**Action item**
Exact reproduction of all the entries is required, without any of their pictures.

**Source records**
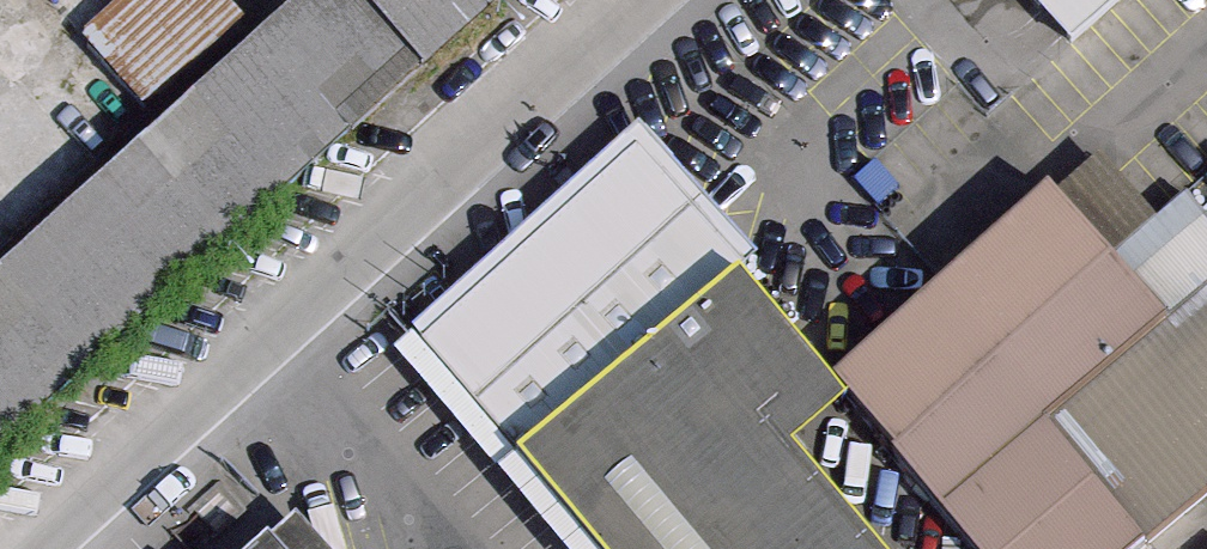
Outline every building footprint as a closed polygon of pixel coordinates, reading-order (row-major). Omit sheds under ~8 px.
[(371,0),(308,0),(0,277),(0,447),(428,62),(371,0)] [(98,27),(163,94),(251,9),(242,0),(126,0),(98,27)] [(428,62),(496,0),(371,0),(428,62)] [(1033,1),(1051,23),(1069,43),(1117,0),(1034,0),(1033,1)] [(522,458),(739,275),(746,269),(639,148),(423,344),(522,458)] [(1049,191),(834,383),(845,397),(973,548),(1144,548),(1206,496),(1206,369),(1198,376),(1160,331),(1167,324),(1049,191)] [(598,548),(799,548),(719,455),(778,405),(724,340),(764,305),(739,275),(522,458),(598,548)] [(1167,324),(1160,331),(1198,376),(1206,369),(1206,291),(1167,324)] [(764,305),(724,340),(778,405),(719,455),(799,548),(881,548),(792,443),(845,397),(834,383),(764,305)]
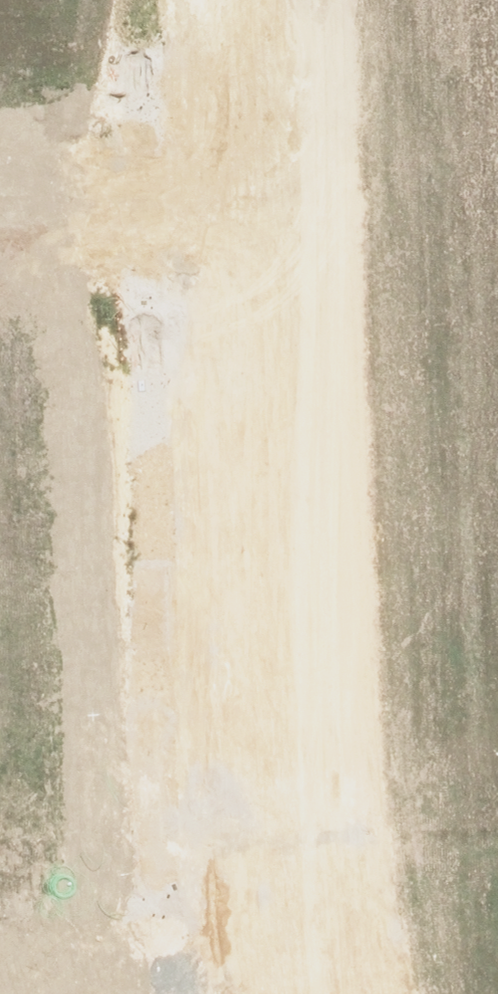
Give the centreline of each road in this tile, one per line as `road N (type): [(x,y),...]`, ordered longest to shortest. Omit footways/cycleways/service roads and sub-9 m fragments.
road 1 (unknown): [(207,993),(187,0)]
road 2 (unknown): [(0,914),(205,888)]
road 3 (unknown): [(0,142),(190,131)]

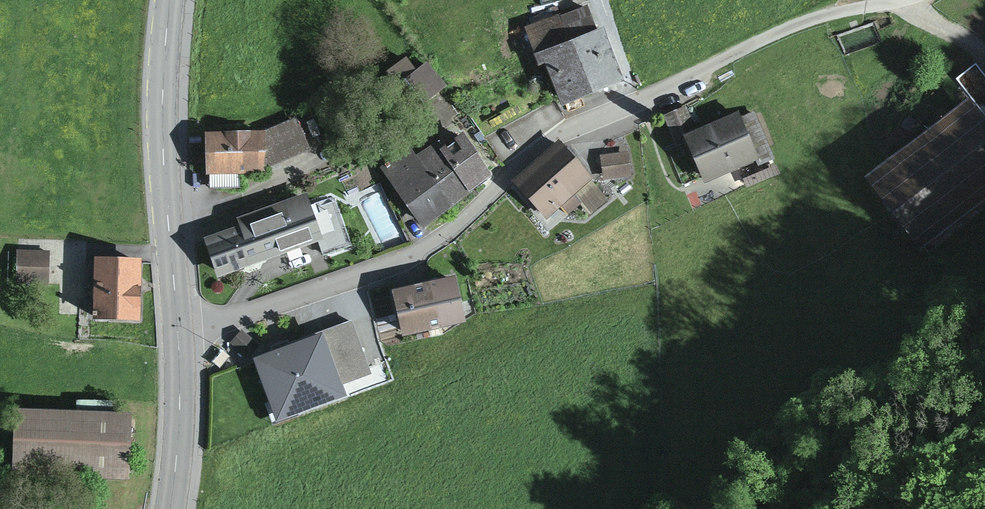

**Solution**
Outline every building footprint as a closed polygon of pixel coordinates, reading-order (row-major). Omit sheds under ~8 px.
[(371,0),(308,0),(0,277),(0,447),(428,62),(371,0)] [(98,27),(163,94),(251,9),(242,0),(126,0),(98,27)] [(428,62),(496,0),(371,0),(428,62)] [(1033,1),(1051,23),(1069,43),(1117,0),(1034,0),(1033,1)] [(522,458),(739,275),(746,269),(639,148),(423,344),(522,458)] [(1049,191),(834,383),(845,397),(973,548),(1144,548),(1206,496),(1206,369),(1198,376),(1160,331),(1167,324),(1049,191)] [(598,548),(799,548),(719,455),(778,405),(724,340),(764,305),(739,275),(522,458),(598,548)] [(1167,324),(1160,331),(1198,376),(1206,369),(1206,291),(1167,324)] [(764,305),(724,340),(778,405),(719,455),(799,548),(881,548),(792,443),(845,397),(834,383),(764,305)]
Give the centreline of each road in this tile, one per line as `road N (type): [(x,y),...]`, ordered longest to shortest. Omit footways/cycleways/service roads and sub-9 m fragments.
road 1 (unknown): [(207,993),(187,0)]
road 2 (unknown): [(0,914),(205,888)]
road 3 (unknown): [(0,142),(190,131)]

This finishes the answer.